» Provided data
########

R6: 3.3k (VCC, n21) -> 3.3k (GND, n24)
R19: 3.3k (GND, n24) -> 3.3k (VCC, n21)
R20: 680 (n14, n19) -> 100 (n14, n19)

########

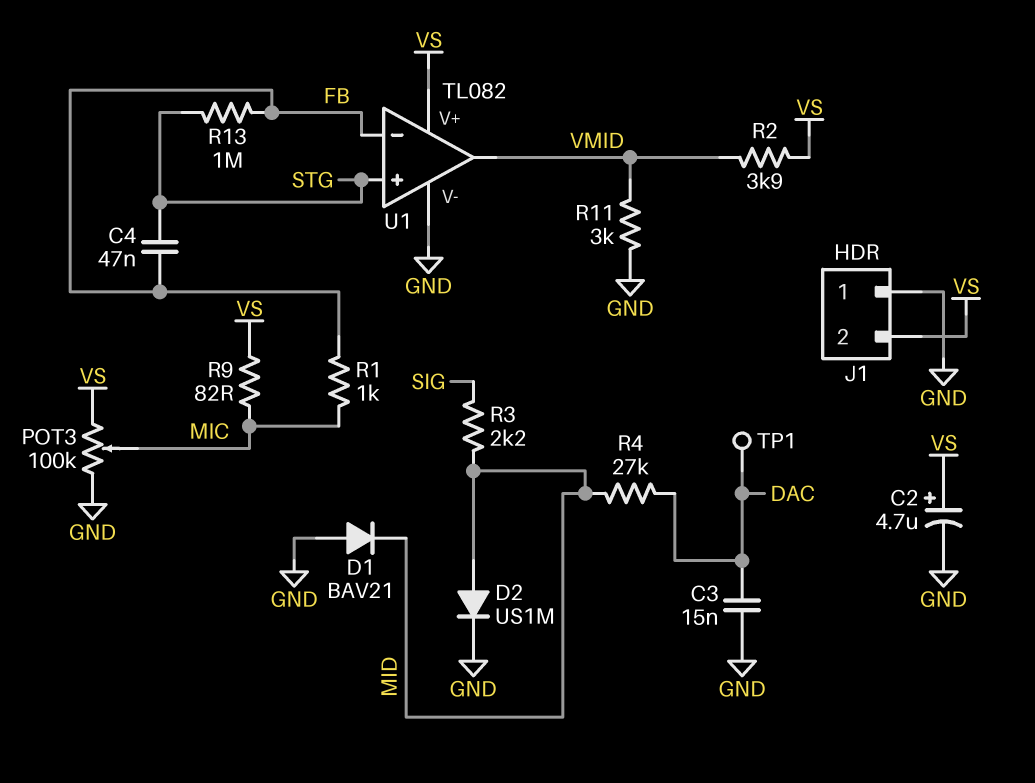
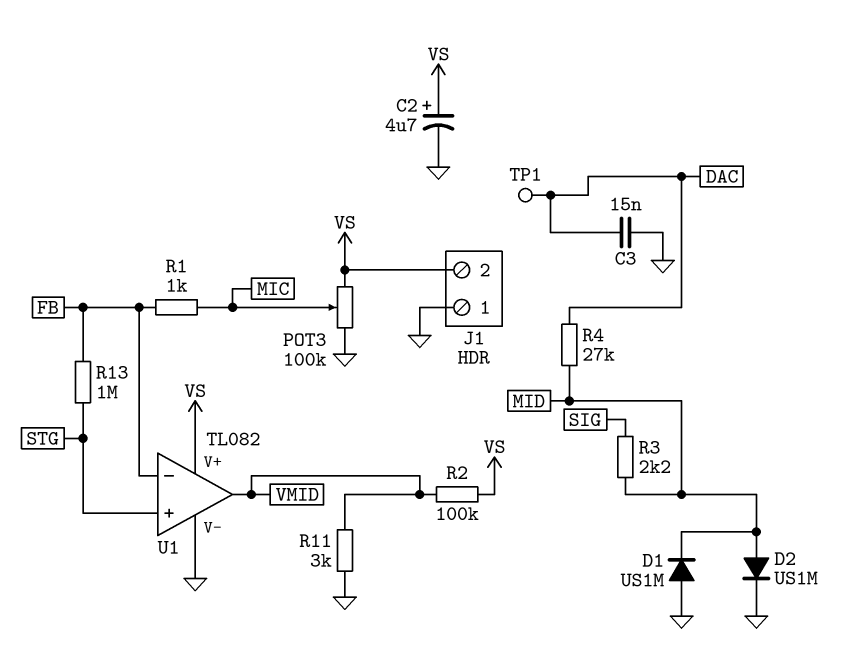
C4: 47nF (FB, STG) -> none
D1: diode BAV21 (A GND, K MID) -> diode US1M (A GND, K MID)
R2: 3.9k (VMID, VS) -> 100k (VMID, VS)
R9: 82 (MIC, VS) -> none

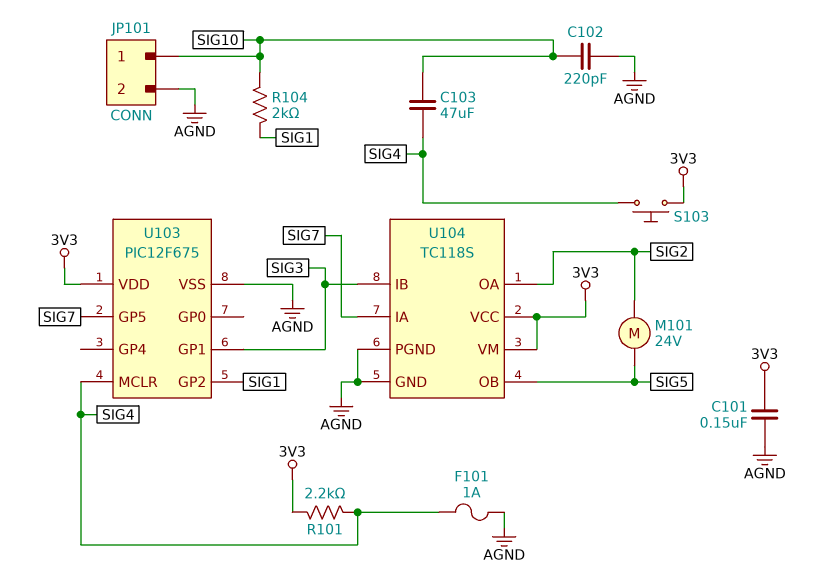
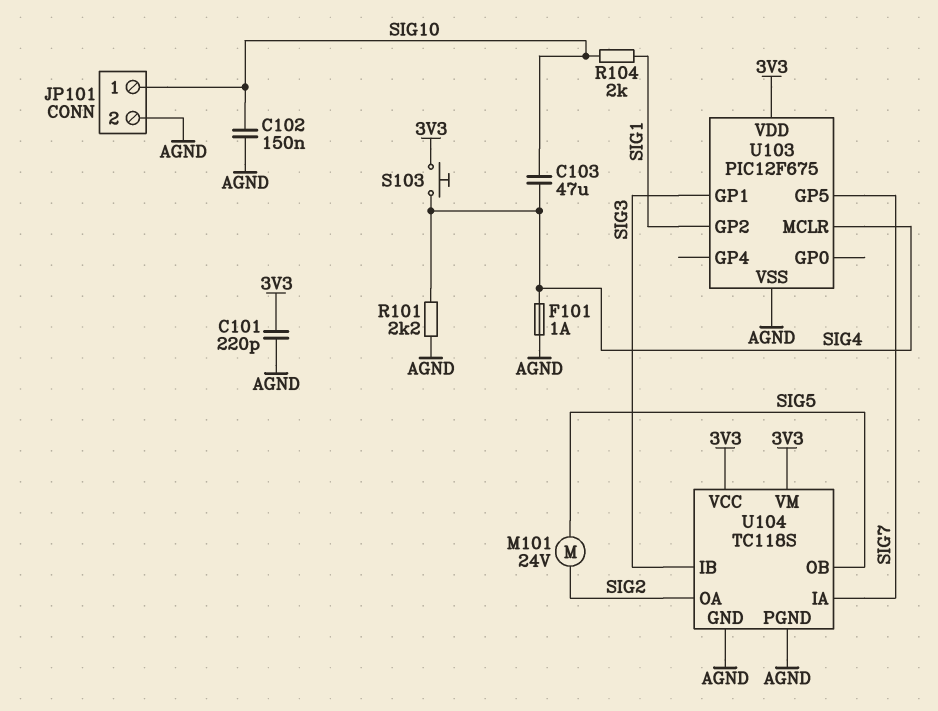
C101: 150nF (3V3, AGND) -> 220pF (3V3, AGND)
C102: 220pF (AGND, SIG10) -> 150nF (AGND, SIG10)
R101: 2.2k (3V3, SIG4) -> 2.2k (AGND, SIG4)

########

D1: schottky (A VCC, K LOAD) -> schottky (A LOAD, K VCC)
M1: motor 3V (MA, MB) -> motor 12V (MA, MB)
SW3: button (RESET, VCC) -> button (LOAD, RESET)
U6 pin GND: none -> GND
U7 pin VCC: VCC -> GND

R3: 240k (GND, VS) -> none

########

» How to complete this task
Above are the records; from them, give again exactly the lines from the one containing "R6: 3.3k (VCC, n21) -> 3.3k (GND, n24)" through the one containing "R20: 680 (n14, n19) -> 100 (n14, n19)", both included.

» Reply
R6: 3.3k (VCC, n21) -> 3.3k (GND, n24)
R19: 3.3k (GND, n24) -> 3.3k (VCC, n21)
R20: 680 (n14, n19) -> 100 (n14, n19)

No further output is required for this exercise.